Data section:
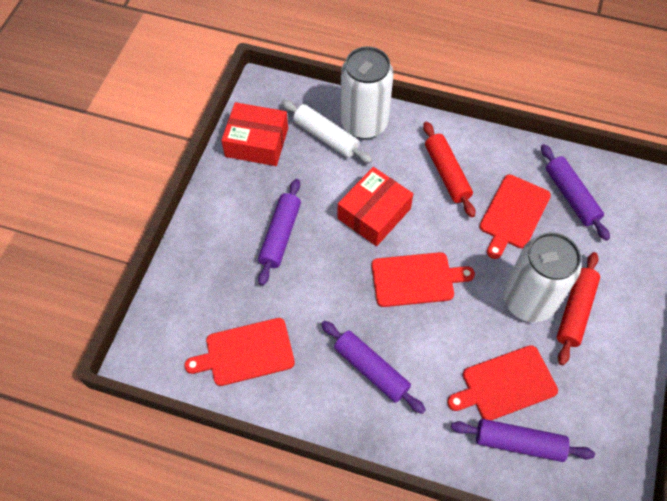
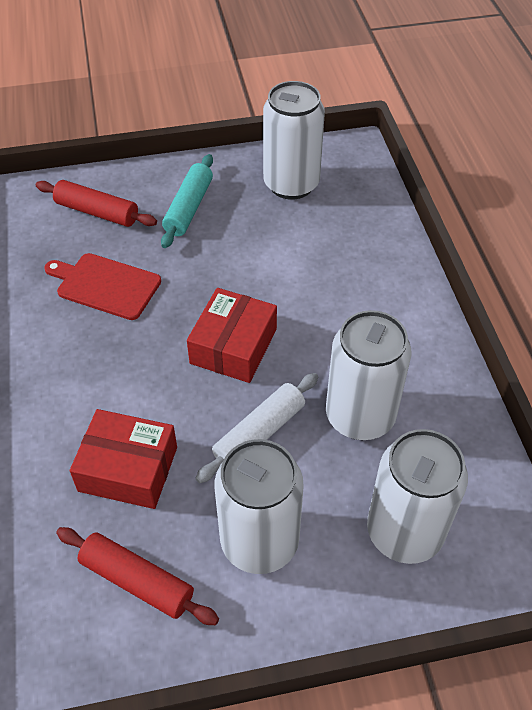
purple rolling pin: 4 -> 0
red cutting board: 4 -> 1
turquoise rolling pin: 0 -> 1
white can: 2 -> 4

Exercise directions:
Repeat the listing above word for word, omitting the pictures.

Answer:
purple rolling pin: 4 -> 0
red cutting board: 4 -> 1
turquoise rolling pin: 0 -> 1
white can: 2 -> 4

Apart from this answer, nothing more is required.